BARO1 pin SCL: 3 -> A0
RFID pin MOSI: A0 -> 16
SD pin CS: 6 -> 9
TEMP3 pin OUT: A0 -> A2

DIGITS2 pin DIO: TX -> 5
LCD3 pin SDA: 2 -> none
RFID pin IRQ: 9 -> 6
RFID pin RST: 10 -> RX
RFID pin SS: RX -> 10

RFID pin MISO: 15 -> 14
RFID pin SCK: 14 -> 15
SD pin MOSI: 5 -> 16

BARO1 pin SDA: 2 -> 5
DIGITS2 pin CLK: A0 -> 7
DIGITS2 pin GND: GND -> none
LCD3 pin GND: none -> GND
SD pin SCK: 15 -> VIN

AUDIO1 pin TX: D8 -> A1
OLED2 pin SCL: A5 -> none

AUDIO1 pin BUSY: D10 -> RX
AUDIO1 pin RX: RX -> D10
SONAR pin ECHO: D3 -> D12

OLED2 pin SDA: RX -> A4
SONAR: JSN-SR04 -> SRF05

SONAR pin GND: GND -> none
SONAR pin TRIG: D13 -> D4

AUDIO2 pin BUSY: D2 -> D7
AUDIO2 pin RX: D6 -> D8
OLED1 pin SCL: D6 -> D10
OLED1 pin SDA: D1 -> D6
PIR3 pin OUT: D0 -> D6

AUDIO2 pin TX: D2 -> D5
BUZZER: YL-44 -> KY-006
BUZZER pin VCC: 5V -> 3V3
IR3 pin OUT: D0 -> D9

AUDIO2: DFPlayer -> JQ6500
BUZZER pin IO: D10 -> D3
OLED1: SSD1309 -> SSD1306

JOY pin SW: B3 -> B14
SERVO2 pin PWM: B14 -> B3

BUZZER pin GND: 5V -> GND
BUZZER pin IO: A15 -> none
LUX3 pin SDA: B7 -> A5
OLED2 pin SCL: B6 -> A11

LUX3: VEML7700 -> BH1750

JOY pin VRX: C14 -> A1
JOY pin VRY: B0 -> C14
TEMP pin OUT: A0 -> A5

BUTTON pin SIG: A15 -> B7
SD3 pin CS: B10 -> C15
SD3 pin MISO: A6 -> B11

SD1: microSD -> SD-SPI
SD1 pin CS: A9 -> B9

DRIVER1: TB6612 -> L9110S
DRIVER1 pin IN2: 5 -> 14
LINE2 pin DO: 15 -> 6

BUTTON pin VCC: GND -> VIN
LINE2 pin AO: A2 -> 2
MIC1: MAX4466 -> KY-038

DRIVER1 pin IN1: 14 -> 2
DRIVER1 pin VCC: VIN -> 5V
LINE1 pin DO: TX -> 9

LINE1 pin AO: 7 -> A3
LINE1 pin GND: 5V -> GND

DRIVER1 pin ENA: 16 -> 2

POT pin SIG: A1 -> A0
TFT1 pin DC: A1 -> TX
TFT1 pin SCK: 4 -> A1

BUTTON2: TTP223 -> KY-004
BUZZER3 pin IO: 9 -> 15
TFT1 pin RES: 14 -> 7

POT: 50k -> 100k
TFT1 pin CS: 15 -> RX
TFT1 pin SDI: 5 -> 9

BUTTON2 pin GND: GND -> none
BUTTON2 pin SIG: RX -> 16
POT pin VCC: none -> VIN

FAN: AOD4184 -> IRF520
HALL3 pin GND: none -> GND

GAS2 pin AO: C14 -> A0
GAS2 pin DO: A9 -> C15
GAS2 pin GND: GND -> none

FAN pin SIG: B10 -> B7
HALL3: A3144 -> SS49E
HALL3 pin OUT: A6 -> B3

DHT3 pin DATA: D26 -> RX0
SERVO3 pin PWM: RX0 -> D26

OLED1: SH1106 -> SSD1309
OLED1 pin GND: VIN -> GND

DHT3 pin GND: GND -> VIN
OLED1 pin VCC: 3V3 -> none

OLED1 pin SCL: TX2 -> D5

* * *

From the listing above, output exactly the run of lines that starts with the line containing "TFT1 pin CS: 15 -> RX" and ends with the line containing "OLED1 pin GND: VIN -> GND".

Answer to the problem =>
TFT1 pin CS: 15 -> RX
TFT1 pin SDI: 5 -> 9

BUTTON2 pin GND: GND -> none
BUTTON2 pin SIG: RX -> 16
POT pin VCC: none -> VIN

FAN: AOD4184 -> IRF520
HALL3 pin GND: none -> GND

GAS2 pin AO: C14 -> A0
GAS2 pin DO: A9 -> C15
GAS2 pin GND: GND -> none

FAN pin SIG: B10 -> B7
HALL3: A3144 -> SS49E
HALL3 pin OUT: A6 -> B3

DHT3 pin DATA: D26 -> RX0
SERVO3 pin PWM: RX0 -> D26

OLED1: SH1106 -> SSD1309
OLED1 pin GND: VIN -> GND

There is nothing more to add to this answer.